**What the exercise asks**. Find the line with "moved,aparat fotograficzny (zielony),<590" and the line with "replaced,budzik (biały),<474 148>,nożyczki" in the entries below; output exactly those two lines, every line between them, and no others.

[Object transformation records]
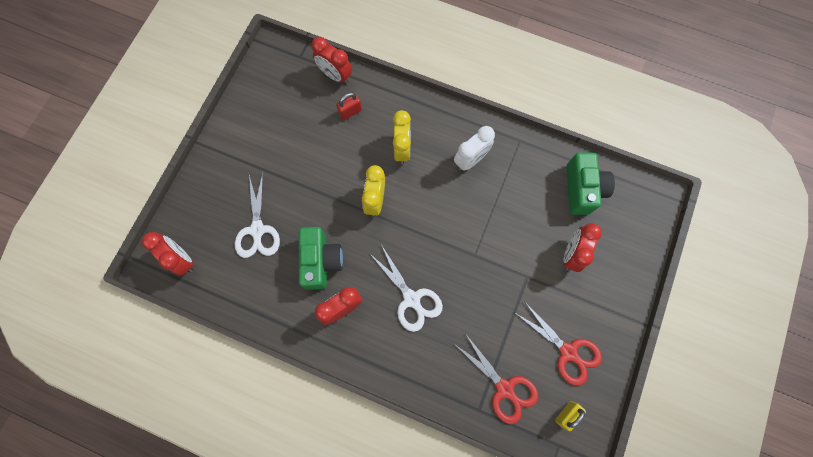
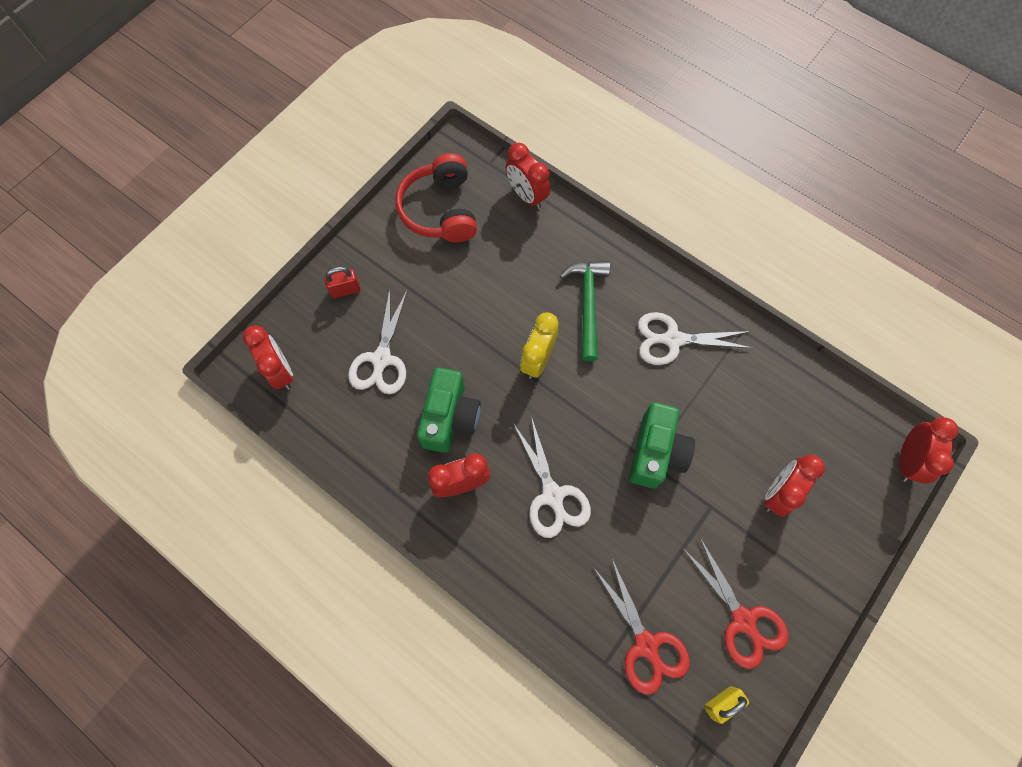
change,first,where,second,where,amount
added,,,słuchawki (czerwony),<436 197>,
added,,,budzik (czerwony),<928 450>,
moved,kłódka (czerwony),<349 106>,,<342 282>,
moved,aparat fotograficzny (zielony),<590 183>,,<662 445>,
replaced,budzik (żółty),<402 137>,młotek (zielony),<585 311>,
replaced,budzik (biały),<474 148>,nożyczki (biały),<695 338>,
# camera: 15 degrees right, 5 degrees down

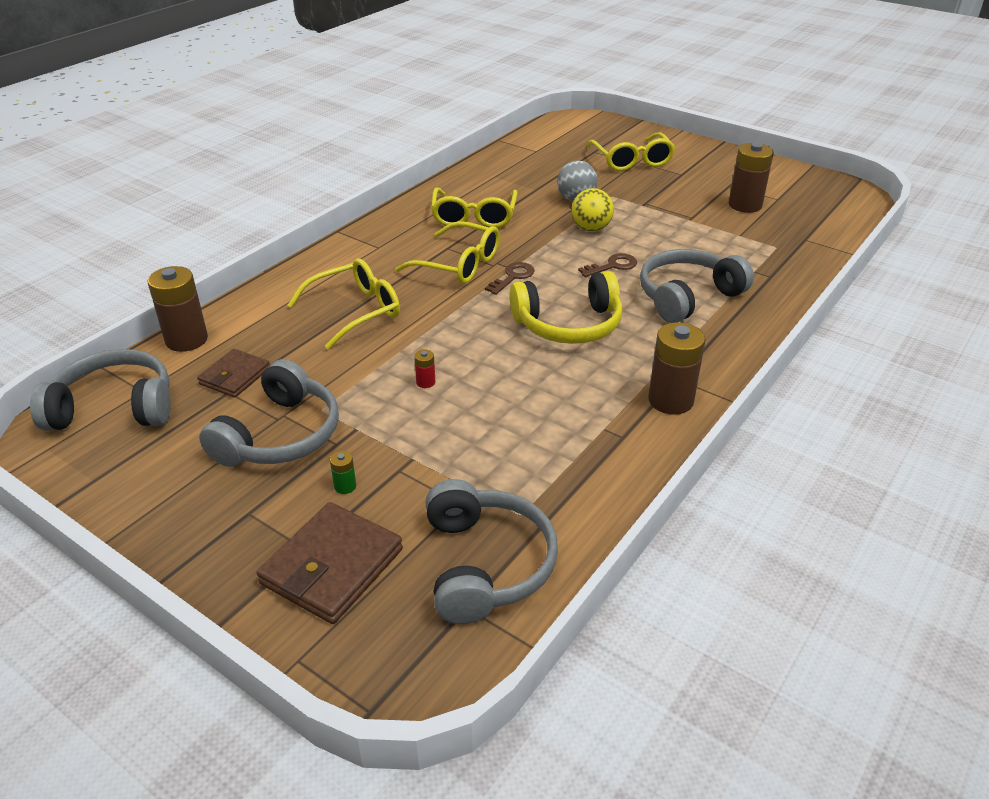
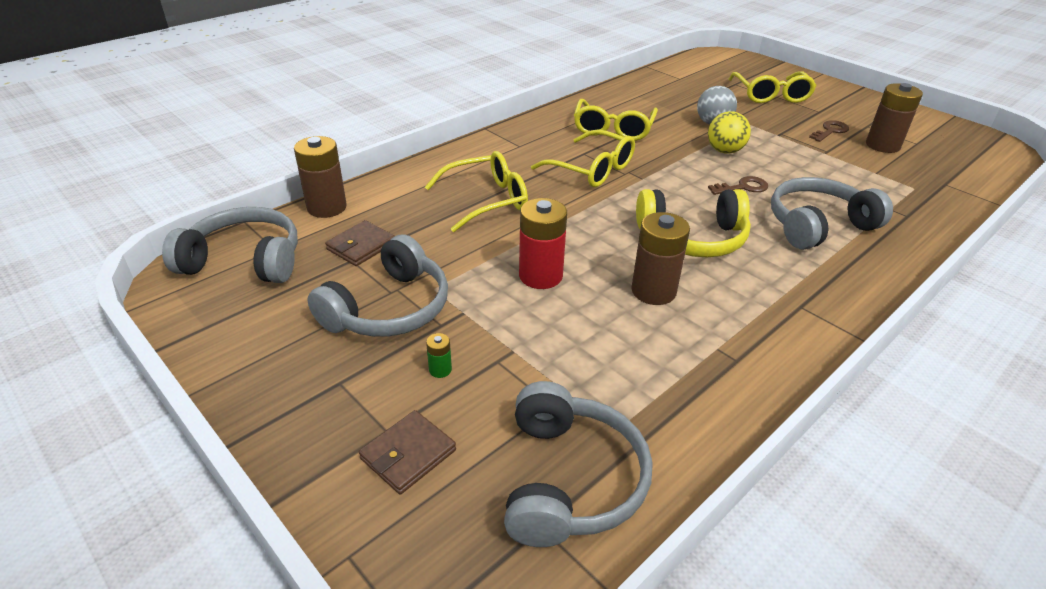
change,first,where,second,where,amount
moved,klucz (brązowy),<510 278>,,<829 131>,
moved,bateria (brązowy),<677 368>,,<660 258>,
resized,portfel (brązowy),<330 563>,,<407 452>,x0.62
resized,bateria (czerwony),<424 368>,,<543 243>,x2.28
# camera: 10 degrees right, 0 degrees up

**Answer space**.
moved,aparat fotograficzny (zielony),<590 183>,,<662 445>,
replaced,budzik (żółty),<402 137>,młotek (zielony),<585 311>,
replaced,budzik (biały),<474 148>,nożyczki (biały),<695 338>,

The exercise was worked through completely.